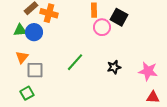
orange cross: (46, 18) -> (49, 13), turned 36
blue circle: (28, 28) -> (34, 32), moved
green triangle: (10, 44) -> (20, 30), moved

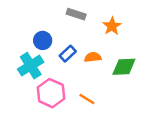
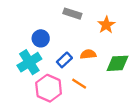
blue rectangle: (68, 54) -> (64, 60), moved
orange line: (87, 99) -> (79, 84), moved

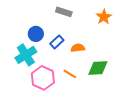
orange star: (106, 25) -> (104, 17), moved
blue rectangle: (64, 60) -> (57, 42), moved
green diamond: (118, 63) -> (98, 68), moved

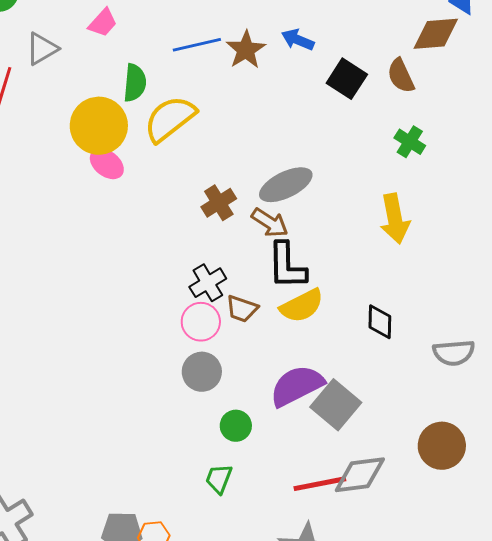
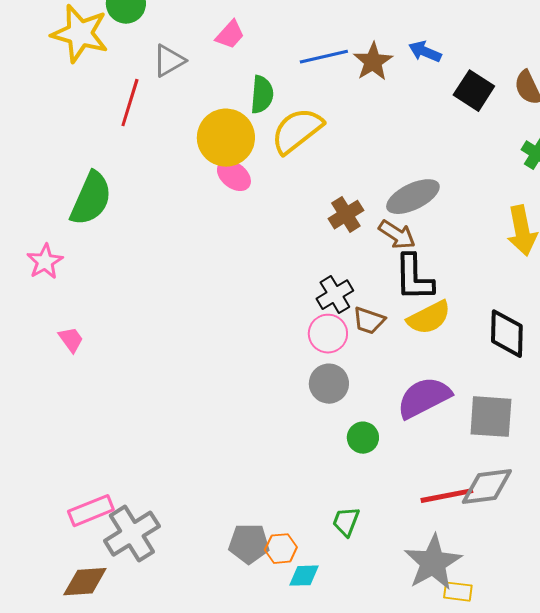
black diamond: (380, 322) -> (507, 334), size x1.4
gray square: (336, 405) -> (491, 417), moved, turned -36
green trapezoid: (219, 479) -> (346, 522), moved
━━━━━━━━
The answer is the lines of the material above, from the one containing "green triangle: (10, 44) -> (20, 30), moved" down to the one containing "black diamond: (380, 322)", given exactly and without images.

green triangle: (10, 44) -> (20, 30), moved

blue rectangle: (68, 54) -> (64, 60), moved
orange line: (87, 99) -> (79, 84), moved

orange star: (106, 25) -> (104, 17), moved
blue rectangle: (64, 60) -> (57, 42), moved
green diamond: (118, 63) -> (98, 68), moved

black diamond: (380, 322) -> (507, 334), size x1.4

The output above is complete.